§ **What is asked**: Substitute "plant pot" for "flowerpot" in the lines from the one containing "coordinates (409, 235)." through the last line, inclusive, and rewrite those lines with nothing else changed.

Spatial reasoning records
================================
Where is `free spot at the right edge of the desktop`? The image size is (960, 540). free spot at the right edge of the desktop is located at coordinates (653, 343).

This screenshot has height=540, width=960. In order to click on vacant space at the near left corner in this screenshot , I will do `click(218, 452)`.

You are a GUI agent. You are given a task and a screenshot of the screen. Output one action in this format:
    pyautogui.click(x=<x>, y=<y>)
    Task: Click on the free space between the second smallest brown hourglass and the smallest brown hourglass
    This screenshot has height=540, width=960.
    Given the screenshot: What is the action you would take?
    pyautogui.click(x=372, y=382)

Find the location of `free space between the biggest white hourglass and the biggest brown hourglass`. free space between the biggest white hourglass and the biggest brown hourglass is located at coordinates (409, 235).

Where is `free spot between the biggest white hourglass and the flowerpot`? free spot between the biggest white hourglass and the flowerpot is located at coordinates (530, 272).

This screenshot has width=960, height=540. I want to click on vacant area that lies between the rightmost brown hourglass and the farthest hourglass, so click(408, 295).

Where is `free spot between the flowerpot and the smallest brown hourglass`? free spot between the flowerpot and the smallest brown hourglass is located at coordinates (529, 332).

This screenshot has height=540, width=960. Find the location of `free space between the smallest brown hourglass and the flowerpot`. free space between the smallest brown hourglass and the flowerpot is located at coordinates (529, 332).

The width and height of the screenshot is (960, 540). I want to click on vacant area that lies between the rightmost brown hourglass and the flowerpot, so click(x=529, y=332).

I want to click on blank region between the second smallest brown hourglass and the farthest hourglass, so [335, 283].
================================
§ **Exercise solution**:
Find the location of `free space between the biggest white hourglass and the biggest brown hourglass`. free space between the biggest white hourglass and the biggest brown hourglass is located at coordinates (409, 235).

Where is `free spot between the biggest white hourglass and the plant pot`? free spot between the biggest white hourglass and the plant pot is located at coordinates (530, 272).

This screenshot has width=960, height=540. I want to click on vacant area that lies between the rightmost brown hourglass and the farthest hourglass, so click(408, 295).

Where is `free spot between the plant pot and the smallest brown hourglass`? free spot between the plant pot and the smallest brown hourglass is located at coordinates (529, 332).

This screenshot has height=540, width=960. Find the location of `free space between the smallest brown hourglass and the plant pot`. free space between the smallest brown hourglass and the plant pot is located at coordinates (529, 332).

The width and height of the screenshot is (960, 540). I want to click on vacant area that lies between the rightmost brown hourglass and the plant pot, so click(x=529, y=332).

I want to click on blank region between the second smallest brown hourglass and the farthest hourglass, so [335, 283].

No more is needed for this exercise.